* THE TASK: Give the line containing "green cone I10 level 2 -> none" again, exactly, along with all later lines of the entries, through the last one.

* RECORDS SHOWN:
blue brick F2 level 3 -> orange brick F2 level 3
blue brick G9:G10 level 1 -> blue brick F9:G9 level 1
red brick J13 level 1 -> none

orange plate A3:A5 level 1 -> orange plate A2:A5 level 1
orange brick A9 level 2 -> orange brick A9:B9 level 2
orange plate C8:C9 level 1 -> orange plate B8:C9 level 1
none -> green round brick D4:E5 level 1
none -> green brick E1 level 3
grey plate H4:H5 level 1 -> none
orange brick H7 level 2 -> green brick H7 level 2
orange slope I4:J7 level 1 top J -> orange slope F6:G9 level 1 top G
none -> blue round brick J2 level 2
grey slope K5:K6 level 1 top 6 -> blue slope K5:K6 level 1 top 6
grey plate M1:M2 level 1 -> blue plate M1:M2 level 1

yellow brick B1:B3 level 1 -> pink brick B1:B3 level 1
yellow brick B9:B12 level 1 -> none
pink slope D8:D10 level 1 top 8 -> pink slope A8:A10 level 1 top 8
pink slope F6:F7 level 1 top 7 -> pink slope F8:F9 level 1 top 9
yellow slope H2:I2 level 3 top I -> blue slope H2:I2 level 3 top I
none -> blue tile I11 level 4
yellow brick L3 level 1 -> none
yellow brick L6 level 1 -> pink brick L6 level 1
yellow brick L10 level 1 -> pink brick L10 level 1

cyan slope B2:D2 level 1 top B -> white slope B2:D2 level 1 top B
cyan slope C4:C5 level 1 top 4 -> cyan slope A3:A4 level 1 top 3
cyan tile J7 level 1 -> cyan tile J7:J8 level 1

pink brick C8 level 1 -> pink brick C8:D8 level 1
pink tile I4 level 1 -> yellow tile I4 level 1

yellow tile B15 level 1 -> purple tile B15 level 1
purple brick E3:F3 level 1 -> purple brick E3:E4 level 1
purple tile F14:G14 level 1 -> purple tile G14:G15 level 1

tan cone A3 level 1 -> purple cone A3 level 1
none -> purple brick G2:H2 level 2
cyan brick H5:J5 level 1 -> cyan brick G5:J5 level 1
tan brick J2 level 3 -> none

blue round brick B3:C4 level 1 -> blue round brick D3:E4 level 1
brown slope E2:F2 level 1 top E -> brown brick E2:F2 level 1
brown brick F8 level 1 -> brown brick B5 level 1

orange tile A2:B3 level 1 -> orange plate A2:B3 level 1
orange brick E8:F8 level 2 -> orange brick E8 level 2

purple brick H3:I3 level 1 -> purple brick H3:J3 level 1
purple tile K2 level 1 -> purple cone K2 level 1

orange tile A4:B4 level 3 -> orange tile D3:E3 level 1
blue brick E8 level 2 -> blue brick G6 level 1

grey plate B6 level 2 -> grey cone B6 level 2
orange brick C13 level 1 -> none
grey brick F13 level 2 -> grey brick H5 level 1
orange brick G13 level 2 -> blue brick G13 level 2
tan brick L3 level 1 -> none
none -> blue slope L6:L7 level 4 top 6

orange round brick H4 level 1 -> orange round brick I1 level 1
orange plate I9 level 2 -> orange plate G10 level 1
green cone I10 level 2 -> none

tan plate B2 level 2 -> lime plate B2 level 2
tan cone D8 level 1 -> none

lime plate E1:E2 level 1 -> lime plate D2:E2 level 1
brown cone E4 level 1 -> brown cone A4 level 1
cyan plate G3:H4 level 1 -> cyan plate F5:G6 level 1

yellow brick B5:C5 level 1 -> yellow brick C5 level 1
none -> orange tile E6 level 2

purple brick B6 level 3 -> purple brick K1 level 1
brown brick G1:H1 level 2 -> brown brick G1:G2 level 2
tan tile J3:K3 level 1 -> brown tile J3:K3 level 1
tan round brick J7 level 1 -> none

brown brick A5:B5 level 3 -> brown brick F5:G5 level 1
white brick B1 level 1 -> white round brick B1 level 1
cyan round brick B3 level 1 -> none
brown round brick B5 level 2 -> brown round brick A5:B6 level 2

* ANSWER TO THIS TASK:
green cone I10 level 2 -> none

tan plate B2 level 2 -> lime plate B2 level 2
tan cone D8 level 1 -> none

lime plate E1:E2 level 1 -> lime plate D2:E2 level 1
brown cone E4 level 1 -> brown cone A4 level 1
cyan plate G3:H4 level 1 -> cyan plate F5:G6 level 1

yellow brick B5:C5 level 1 -> yellow brick C5 level 1
none -> orange tile E6 level 2

purple brick B6 level 3 -> purple brick K1 level 1
brown brick G1:H1 level 2 -> brown brick G1:G2 level 2
tan tile J3:K3 level 1 -> brown tile J3:K3 level 1
tan round brick J7 level 1 -> none

brown brick A5:B5 level 3 -> brown brick F5:G5 level 1
white brick B1 level 1 -> white round brick B1 level 1
cyan round brick B3 level 1 -> none
brown round brick B5 level 2 -> brown round brick A5:B6 level 2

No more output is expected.